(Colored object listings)
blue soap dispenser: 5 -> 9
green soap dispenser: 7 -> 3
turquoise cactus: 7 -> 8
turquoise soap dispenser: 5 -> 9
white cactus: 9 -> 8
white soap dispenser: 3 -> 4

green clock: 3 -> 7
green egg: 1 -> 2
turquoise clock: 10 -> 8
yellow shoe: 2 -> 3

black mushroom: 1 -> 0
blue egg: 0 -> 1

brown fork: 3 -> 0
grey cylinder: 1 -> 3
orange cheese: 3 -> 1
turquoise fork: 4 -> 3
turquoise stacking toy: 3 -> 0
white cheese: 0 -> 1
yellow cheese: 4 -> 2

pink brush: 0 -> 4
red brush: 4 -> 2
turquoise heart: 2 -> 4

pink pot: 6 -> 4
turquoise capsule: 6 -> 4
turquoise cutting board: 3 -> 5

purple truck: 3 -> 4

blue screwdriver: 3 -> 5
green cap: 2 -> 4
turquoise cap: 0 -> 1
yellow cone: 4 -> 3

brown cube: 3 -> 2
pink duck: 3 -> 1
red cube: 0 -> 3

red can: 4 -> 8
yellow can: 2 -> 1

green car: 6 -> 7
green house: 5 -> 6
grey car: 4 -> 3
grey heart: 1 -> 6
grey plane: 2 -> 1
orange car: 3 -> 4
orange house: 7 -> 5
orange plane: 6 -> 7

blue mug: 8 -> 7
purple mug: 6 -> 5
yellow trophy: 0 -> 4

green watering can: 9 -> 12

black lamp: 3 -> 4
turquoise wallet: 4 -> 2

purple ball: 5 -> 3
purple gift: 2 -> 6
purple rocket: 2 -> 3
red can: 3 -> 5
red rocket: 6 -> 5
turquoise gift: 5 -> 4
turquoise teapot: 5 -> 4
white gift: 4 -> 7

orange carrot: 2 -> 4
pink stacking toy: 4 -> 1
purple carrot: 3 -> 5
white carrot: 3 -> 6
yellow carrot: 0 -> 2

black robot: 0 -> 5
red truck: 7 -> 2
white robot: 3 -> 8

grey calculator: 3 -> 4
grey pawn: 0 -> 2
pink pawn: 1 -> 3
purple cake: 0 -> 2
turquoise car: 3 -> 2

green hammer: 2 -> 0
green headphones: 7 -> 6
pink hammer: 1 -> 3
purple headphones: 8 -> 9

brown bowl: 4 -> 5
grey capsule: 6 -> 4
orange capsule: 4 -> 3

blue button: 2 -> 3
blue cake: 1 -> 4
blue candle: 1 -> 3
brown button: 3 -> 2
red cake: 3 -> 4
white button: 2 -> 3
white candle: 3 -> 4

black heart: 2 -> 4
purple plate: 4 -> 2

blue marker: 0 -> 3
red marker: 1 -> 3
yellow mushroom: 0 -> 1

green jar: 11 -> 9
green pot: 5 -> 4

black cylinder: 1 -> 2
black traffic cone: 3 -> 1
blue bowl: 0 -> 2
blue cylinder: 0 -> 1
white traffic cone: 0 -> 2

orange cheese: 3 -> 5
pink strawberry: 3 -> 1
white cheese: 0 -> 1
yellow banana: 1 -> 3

» Work order:
Exactly reproduce every record.

» Reply to the exercise:
blue soap dispenser: 5 -> 9
green soap dispenser: 7 -> 3
turquoise cactus: 7 -> 8
turquoise soap dispenser: 5 -> 9
white cactus: 9 -> 8
white soap dispenser: 3 -> 4

green clock: 3 -> 7
green egg: 1 -> 2
turquoise clock: 10 -> 8
yellow shoe: 2 -> 3

black mushroom: 1 -> 0
blue egg: 0 -> 1

brown fork: 3 -> 0
grey cylinder: 1 -> 3
orange cheese: 3 -> 1
turquoise fork: 4 -> 3
turquoise stacking toy: 3 -> 0
white cheese: 0 -> 1
yellow cheese: 4 -> 2

pink brush: 0 -> 4
red brush: 4 -> 2
turquoise heart: 2 -> 4

pink pot: 6 -> 4
turquoise capsule: 6 -> 4
turquoise cutting board: 3 -> 5

purple truck: 3 -> 4

blue screwdriver: 3 -> 5
green cap: 2 -> 4
turquoise cap: 0 -> 1
yellow cone: 4 -> 3

brown cube: 3 -> 2
pink duck: 3 -> 1
red cube: 0 -> 3

red can: 4 -> 8
yellow can: 2 -> 1

green car: 6 -> 7
green house: 5 -> 6
grey car: 4 -> 3
grey heart: 1 -> 6
grey plane: 2 -> 1
orange car: 3 -> 4
orange house: 7 -> 5
orange plane: 6 -> 7

blue mug: 8 -> 7
purple mug: 6 -> 5
yellow trophy: 0 -> 4

green watering can: 9 -> 12

black lamp: 3 -> 4
turquoise wallet: 4 -> 2

purple ball: 5 -> 3
purple gift: 2 -> 6
purple rocket: 2 -> 3
red can: 3 -> 5
red rocket: 6 -> 5
turquoise gift: 5 -> 4
turquoise teapot: 5 -> 4
white gift: 4 -> 7

orange carrot: 2 -> 4
pink stacking toy: 4 -> 1
purple carrot: 3 -> 5
white carrot: 3 -> 6
yellow carrot: 0 -> 2

black robot: 0 -> 5
red truck: 7 -> 2
white robot: 3 -> 8

grey calculator: 3 -> 4
grey pawn: 0 -> 2
pink pawn: 1 -> 3
purple cake: 0 -> 2
turquoise car: 3 -> 2

green hammer: 2 -> 0
green headphones: 7 -> 6
pink hammer: 1 -> 3
purple headphones: 8 -> 9

brown bowl: 4 -> 5
grey capsule: 6 -> 4
orange capsule: 4 -> 3

blue button: 2 -> 3
blue cake: 1 -> 4
blue candle: 1 -> 3
brown button: 3 -> 2
red cake: 3 -> 4
white button: 2 -> 3
white candle: 3 -> 4

black heart: 2 -> 4
purple plate: 4 -> 2

blue marker: 0 -> 3
red marker: 1 -> 3
yellow mushroom: 0 -> 1

green jar: 11 -> 9
green pot: 5 -> 4

black cylinder: 1 -> 2
black traffic cone: 3 -> 1
blue bowl: 0 -> 2
blue cylinder: 0 -> 1
white traffic cone: 0 -> 2

orange cheese: 3 -> 5
pink strawberry: 3 -> 1
white cheese: 0 -> 1
yellow banana: 1 -> 3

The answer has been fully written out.